WHAT YOU HAVE TO DO:
Select every line containing the word "plate" from the material, and copy those lines.

EXERCISE DATA:
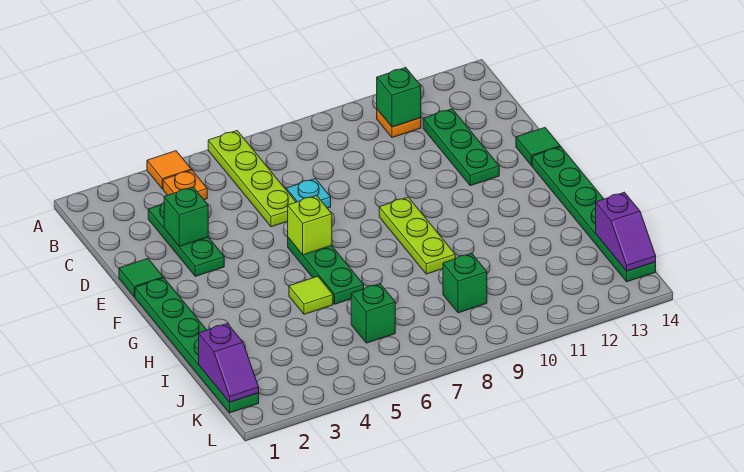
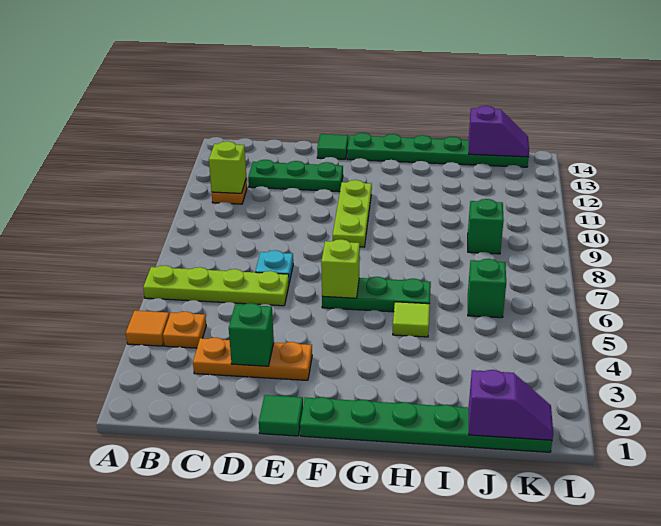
green brick B11 level 2 -> lime brick B11 level 2
green plate C3:E3 level 1 -> orange plate C3:E3 level 1
lime plate F9:H9 level 1 -> lime plate F9:F11 level 1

RESULT OF THE TASK:
green plate C3:E3 level 1 -> orange plate C3:E3 level 1
lime plate F9:H9 level 1 -> lime plate F9:F11 level 1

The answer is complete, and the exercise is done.